TASK MATERIAL:
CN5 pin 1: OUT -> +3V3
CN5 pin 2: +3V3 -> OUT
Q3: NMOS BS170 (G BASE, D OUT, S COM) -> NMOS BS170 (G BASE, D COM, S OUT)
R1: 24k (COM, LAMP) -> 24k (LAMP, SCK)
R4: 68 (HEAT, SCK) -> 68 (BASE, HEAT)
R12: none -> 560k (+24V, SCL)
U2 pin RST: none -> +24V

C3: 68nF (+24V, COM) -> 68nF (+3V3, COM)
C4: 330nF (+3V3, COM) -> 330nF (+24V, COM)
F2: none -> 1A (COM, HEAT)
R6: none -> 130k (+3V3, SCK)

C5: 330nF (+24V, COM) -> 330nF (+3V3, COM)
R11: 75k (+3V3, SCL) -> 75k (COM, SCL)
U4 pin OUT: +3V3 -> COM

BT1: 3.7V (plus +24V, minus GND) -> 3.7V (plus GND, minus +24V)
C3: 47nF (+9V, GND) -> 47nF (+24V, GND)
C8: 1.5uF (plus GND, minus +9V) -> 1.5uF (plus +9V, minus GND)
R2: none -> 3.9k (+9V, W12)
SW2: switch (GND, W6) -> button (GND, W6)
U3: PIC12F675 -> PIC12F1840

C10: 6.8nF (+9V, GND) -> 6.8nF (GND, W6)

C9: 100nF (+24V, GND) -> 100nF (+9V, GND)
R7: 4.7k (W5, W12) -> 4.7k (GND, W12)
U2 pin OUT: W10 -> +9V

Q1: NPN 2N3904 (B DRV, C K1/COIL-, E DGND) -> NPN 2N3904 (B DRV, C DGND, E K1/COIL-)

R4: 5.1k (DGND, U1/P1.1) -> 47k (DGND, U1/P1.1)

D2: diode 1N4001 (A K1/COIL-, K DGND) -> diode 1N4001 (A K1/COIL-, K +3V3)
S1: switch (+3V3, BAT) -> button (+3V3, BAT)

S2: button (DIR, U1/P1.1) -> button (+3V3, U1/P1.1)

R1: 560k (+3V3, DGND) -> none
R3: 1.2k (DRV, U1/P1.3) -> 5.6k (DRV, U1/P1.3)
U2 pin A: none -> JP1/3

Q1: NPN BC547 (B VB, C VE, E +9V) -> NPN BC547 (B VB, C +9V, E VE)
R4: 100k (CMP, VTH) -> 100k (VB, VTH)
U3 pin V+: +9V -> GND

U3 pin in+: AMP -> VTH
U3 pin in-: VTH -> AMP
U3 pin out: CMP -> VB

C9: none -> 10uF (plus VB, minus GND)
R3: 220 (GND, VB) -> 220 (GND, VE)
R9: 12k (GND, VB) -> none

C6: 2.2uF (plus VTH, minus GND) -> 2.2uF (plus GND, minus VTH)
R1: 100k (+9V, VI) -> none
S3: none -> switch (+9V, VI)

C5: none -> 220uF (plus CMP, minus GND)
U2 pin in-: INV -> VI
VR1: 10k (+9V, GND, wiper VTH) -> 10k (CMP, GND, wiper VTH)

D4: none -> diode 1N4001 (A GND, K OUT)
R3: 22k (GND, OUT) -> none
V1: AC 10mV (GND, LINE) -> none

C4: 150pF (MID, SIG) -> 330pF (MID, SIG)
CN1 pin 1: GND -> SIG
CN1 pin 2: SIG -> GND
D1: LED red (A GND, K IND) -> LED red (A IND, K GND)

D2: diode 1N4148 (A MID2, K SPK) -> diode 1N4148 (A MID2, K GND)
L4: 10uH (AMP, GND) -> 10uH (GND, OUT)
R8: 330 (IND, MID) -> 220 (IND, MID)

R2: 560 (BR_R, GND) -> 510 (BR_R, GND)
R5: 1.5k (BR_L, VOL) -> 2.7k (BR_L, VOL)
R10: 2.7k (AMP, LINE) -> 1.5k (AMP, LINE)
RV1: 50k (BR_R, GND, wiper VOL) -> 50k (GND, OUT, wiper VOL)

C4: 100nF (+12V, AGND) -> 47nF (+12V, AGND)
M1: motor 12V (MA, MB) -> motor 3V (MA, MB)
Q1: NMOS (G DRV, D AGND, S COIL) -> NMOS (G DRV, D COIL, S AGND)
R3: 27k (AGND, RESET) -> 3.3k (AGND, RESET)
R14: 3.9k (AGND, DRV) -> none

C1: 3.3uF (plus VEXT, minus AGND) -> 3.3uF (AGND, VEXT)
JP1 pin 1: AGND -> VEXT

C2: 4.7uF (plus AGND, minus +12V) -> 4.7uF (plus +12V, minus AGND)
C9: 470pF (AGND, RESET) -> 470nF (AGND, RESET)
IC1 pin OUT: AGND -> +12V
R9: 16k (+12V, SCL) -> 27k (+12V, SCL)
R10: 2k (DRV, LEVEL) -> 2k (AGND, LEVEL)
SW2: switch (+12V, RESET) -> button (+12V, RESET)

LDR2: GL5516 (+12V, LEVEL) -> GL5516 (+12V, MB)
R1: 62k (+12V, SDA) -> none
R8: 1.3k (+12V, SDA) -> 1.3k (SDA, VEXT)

YOUR INSTRUCTIONS:
Would you please copy, word for word, everything above from the line containing "S2: button (DIR, U1/P1.1)" down to the line containing "C9: none -> 10uF (plus VB, minus GND)", those two lines included?

WRITTEN REPLY:
S2: button (DIR, U1/P1.1) -> button (+3V3, U1/P1.1)

R1: 560k (+3V3, DGND) -> none
R3: 1.2k (DRV, U1/P1.3) -> 5.6k (DRV, U1/P1.3)
U2 pin A: none -> JP1/3

Q1: NPN BC547 (B VB, C VE, E +9V) -> NPN BC547 (B VB, C +9V, E VE)
R4: 100k (CMP, VTH) -> 100k (VB, VTH)
U3 pin V+: +9V -> GND

U3 pin in+: AMP -> VTH
U3 pin in-: VTH -> AMP
U3 pin out: CMP -> VB

C9: none -> 10uF (plus VB, minus GND)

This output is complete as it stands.